(Items from a dataset)
┌──

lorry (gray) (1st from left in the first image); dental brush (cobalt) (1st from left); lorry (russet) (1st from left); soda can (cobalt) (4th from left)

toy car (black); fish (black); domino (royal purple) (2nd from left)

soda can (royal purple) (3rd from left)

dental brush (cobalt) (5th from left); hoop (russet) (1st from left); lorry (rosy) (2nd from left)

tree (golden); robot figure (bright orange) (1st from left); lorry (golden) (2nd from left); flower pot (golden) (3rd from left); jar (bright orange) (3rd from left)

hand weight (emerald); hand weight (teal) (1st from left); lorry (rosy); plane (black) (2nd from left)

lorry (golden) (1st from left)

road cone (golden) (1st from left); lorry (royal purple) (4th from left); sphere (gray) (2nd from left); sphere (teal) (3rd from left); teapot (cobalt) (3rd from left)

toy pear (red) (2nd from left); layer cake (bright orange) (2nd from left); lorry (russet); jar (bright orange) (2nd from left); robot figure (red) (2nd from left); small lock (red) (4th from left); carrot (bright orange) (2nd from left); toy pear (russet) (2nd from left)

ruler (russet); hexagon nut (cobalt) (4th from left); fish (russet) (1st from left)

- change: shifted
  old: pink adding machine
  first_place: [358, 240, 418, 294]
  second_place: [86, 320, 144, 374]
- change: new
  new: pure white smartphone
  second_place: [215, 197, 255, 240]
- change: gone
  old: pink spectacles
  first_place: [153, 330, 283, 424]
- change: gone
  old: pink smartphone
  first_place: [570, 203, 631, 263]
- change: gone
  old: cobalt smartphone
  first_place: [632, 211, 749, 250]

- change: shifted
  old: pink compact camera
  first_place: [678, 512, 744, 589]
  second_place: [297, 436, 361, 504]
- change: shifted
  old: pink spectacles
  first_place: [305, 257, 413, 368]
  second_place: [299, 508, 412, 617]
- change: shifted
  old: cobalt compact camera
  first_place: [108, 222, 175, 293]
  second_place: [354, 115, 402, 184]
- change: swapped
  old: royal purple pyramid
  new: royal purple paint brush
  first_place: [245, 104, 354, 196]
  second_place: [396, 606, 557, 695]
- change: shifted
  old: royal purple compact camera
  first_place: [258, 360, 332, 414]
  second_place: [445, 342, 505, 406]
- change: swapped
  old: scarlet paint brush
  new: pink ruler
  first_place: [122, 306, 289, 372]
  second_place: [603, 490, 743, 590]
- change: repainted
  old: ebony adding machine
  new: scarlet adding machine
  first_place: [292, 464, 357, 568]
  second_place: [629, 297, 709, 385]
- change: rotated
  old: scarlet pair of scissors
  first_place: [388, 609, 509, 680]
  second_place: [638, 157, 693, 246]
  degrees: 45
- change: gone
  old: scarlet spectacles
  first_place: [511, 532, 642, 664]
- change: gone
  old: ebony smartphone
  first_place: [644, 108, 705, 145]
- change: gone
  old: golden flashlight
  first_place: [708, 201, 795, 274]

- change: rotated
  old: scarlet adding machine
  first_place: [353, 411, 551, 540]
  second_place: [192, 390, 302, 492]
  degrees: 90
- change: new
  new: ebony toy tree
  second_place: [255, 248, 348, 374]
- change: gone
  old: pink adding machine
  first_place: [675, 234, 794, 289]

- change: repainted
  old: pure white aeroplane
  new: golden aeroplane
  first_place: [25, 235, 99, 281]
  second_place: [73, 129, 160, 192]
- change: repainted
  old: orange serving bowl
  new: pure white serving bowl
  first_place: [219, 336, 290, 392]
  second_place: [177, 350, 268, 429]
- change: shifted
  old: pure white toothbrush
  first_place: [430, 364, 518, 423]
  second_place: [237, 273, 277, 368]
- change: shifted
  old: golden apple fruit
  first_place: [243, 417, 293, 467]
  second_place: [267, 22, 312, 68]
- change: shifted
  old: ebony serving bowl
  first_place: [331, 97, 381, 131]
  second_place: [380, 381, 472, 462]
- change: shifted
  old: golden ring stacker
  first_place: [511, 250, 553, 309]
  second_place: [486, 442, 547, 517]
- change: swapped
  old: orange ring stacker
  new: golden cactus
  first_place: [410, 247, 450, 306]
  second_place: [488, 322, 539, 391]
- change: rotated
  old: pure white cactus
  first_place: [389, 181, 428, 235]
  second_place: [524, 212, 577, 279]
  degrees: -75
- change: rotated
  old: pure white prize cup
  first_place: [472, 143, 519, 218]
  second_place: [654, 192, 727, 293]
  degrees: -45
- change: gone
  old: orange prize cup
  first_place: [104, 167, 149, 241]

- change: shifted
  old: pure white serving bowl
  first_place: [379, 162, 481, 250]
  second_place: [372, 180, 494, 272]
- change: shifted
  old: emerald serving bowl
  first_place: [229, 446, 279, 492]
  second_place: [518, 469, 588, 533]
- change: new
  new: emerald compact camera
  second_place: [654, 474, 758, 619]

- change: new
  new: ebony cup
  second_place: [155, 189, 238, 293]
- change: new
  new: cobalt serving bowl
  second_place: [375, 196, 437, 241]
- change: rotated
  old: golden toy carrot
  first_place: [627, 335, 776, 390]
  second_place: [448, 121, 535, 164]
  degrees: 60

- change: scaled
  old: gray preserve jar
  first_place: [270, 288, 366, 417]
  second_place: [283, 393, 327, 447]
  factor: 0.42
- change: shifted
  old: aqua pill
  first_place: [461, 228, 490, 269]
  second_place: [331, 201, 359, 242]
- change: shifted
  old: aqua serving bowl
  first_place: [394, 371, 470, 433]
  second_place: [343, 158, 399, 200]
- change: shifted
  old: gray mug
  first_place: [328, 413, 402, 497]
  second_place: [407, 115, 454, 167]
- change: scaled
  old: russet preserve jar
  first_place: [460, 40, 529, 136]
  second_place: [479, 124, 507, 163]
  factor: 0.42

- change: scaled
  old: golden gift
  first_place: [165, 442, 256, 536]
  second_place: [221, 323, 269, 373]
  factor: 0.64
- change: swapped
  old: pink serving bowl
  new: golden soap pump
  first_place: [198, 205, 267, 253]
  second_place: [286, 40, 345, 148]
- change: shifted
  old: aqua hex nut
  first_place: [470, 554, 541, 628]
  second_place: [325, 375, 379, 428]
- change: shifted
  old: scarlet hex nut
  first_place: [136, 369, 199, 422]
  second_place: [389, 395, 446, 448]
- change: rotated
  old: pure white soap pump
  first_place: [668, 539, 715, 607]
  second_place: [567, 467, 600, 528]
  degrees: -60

└──

§ **To do**
Track down every line in the entries that includes the string "teal", and copy it.

§ **Result below**
hand weight (emerald); hand weight (teal) (1st from left); lorry (rosy); plane (black) (2nd from left)
road cone (golden) (1st from left); lorry (royal purple) (4th from left); sphere (gray) (2nd from left); sphere (teal) (3rd from left); teapot (cobalt) (3rd from left)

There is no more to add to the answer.